**WORK TO BE COMPLETED:** Convert every line of the listing below into a two-column Markdown table headed "No." and "Entry," giving each line a sequential number in the first column and omitting any blank lines.

----- PROVIDED DATA

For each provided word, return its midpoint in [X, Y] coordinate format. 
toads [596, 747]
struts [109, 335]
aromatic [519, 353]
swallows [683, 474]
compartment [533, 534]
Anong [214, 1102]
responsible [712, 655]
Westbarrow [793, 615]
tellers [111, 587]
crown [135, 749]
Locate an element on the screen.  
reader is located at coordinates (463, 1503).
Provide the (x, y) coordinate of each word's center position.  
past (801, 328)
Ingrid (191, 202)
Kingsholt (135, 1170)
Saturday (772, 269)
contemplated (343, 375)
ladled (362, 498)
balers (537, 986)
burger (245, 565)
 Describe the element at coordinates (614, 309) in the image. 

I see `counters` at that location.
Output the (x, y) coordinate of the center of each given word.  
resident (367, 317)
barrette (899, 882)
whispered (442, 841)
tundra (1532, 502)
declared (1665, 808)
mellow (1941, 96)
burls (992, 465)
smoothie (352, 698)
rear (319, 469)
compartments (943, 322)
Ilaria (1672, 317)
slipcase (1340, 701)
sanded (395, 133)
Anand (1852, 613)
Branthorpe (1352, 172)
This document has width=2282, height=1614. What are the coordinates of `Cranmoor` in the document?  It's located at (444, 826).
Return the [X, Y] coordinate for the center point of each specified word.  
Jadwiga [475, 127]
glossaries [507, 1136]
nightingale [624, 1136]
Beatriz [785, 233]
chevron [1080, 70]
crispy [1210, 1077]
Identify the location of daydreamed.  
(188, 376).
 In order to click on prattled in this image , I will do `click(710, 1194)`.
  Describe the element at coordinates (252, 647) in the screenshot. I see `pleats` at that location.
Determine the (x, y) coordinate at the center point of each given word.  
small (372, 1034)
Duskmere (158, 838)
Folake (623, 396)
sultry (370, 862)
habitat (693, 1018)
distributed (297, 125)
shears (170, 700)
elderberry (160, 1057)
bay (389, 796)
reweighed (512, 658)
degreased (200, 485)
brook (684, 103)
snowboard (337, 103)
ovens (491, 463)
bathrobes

----------

**RIGHT ANSWER:**
| No. | Entry |
|---|---|
| 1 | For each provided word, return its midpoint in [X, Y] coordinate format.  |
| 2 | toads [596, 747] |
| 3 | struts [109, 335] |
| 4 | aromatic [519, 353] |
| 5 | swallows [683, 474] |
| 6 | compartment [533, 534] |
| 7 | Anong [214, 1102] |
| 8 | responsible [712, 655] |
| 9 | Westbarrow [793, 615] |
| 10 | tellers [111, 587] |
| 11 | crown [135, 749] |
| 12 | Locate an element on the screen.   |
| 13 | reader is located at coordinates (463, 1503). |
| 14 | Provide the (x, y) coordinate of each word's center position.   |
| 15 | past (801, 328) |
| 16 | Ingrid (191, 202) |
| 17 | Kingsholt (135, 1170) |
| 18 | Saturday (772, 269) |
| 19 | contemplated (343, 375) |
| 20 | ladled (362, 498) |
| 21 | balers (537, 986) |
| 22 | burger (245, 565) |
| 23 |  Describe the element at coordinates (614, 309) in the image.  |
| 24 | I see `counters` at that location. |
| 25 | Output the (x, y) coordinate of the center of each given word.   |
| 26 | resident (367, 317) |
| 27 | barrette (899, 882) |
| 28 | whispered (442, 841) |
| 29 | tundra (1532, 502) |
| 30 | declared (1665, 808) |
| 31 | mellow (1941, 96) |
| 32 | burls (992, 465) |
| 33 | smoothie (352, 698) |
| 34 | rear (319, 469) |
| 35 | compartments (943, 322) |
| 36 | Ilaria (1672, 317) |
| 37 | slipcase (1340, 701) |
| 38 | sanded (395, 133) |
| 39 | Anand (1852, 613) |
| 40 | Branthorpe (1352, 172) |
| 41 | This document has width=2282, height=1614. What are the coordinates of `Cranmoor` in the document?  It's located at (444, 826). |
| 42 | Return the [X, Y] coordinate for the center point of each specified word.   |
| 43 | Jadwiga [475, 127] |
| 44 | glossaries [507, 1136] |
| 45 | nightingale [624, 1136] |
| 46 | Beatriz [785, 233] |
| 47 | chevron [1080, 70] |
| 48 | crispy [1210, 1077] |
| 49 | Identify the location of daydreamed.   |
| 50 | (188, 376). |
| 51 |  In order to click on prattled in this image , I will do `click(710, 1194)`. |
| 52 |   Describe the element at coordinates (252, 647) in the screenshot. I see `pleats` at that location. |
| 53 | Determine the (x, y) coordinate at the center point of each given word.   |
| 54 | small (372, 1034) |
| 55 | Duskmere (158, 838) |
| 56 | Folake (623, 396) |
| 57 | sultry (370, 862) |
| 58 | habitat (693, 1018) |
| 59 | distributed (297, 125) |
| 60 | shears (170, 700) |
| 61 | elderberry (160, 1057) |
| 62 | bay (389, 796) |
| 63 | reweighed (512, 658) |
| 64 | degreased (200, 485) |
| 65 | brook (684, 103) |
| 66 | snowboard (337, 103) |
| 67 | ovens (491, 463) |
| 68 | bathrobes |